■ **Exercise**: A line below contains "camera: 15 degrees right, 5 degrees up", and a later one contains "(555, 597) = (508, 500): red". Repeat both, with every line between them, exactly.

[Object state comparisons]

_ _ _

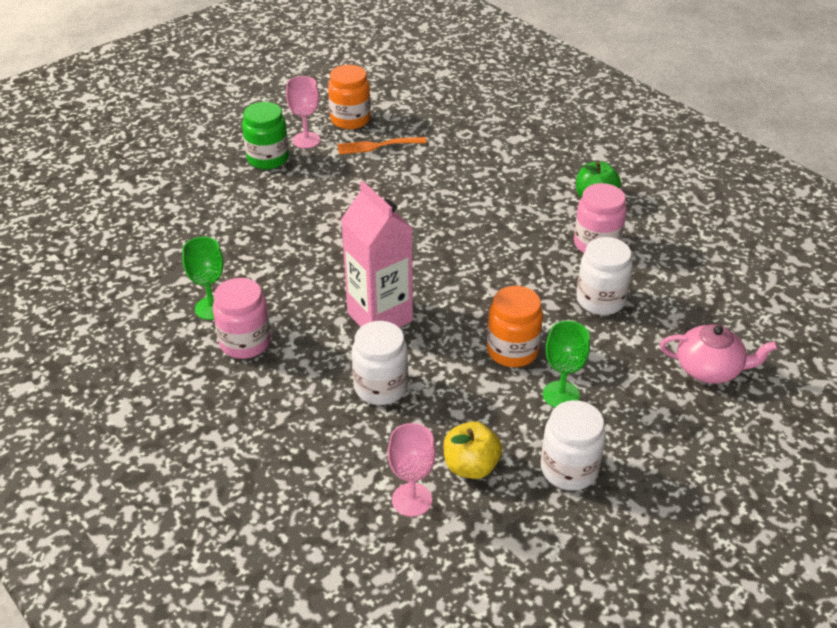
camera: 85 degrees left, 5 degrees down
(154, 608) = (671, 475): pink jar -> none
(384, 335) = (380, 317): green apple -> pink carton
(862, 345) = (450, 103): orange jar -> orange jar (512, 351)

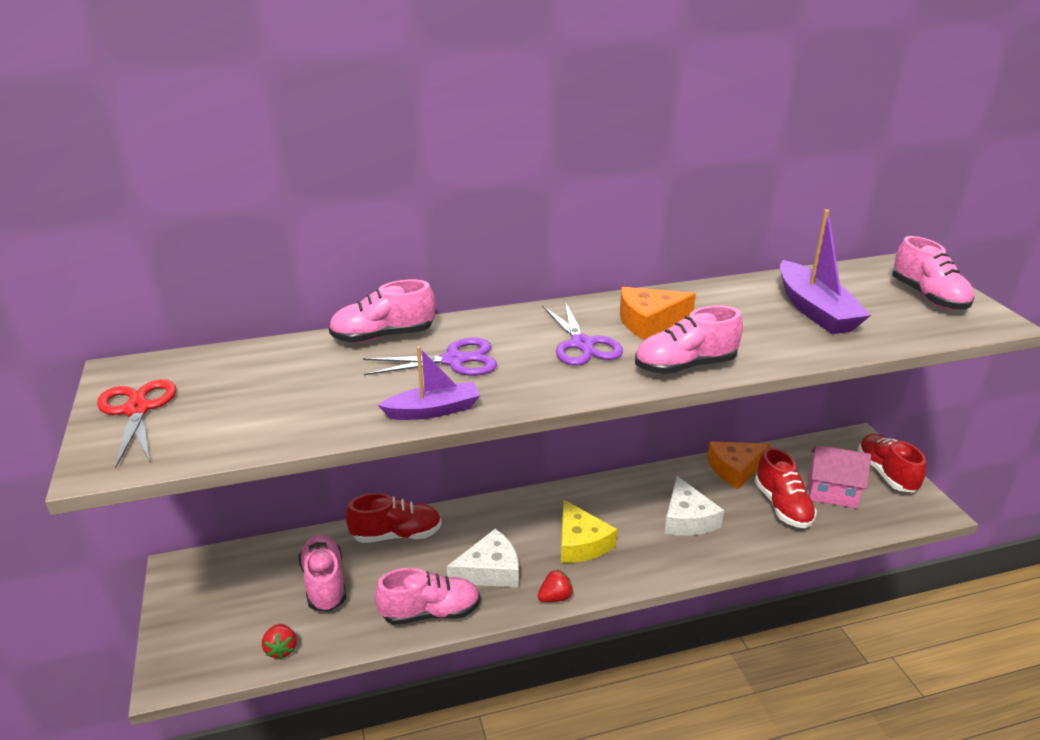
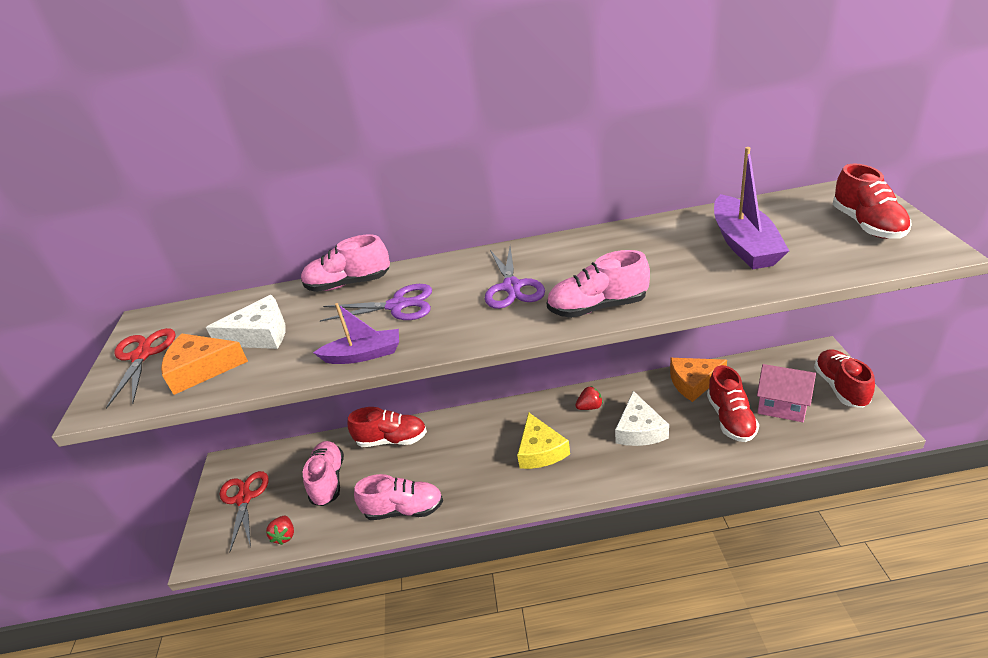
camera: 15 degrees right, 5 degrees up
(214, 608) = (244, 498): none -> red scissors
(490, 570) = (459, 473): white cheese -> white cheese (260, 334)
(555, 597) = (508, 500): red strawberry -> red strawberry (590, 407)
(649, 321) = (580, 262): orange cheese -> orange cheese (201, 369)
(928, 297) = (867, 225): pink shoe -> red shoe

_ _ _

■ **Reply to the task**:
camera: 15 degrees right, 5 degrees up
(214, 608) = (244, 498): none -> red scissors
(490, 570) = (459, 473): white cheese -> white cheese (260, 334)
(555, 597) = (508, 500): red strawberry -> red strawberry (590, 407)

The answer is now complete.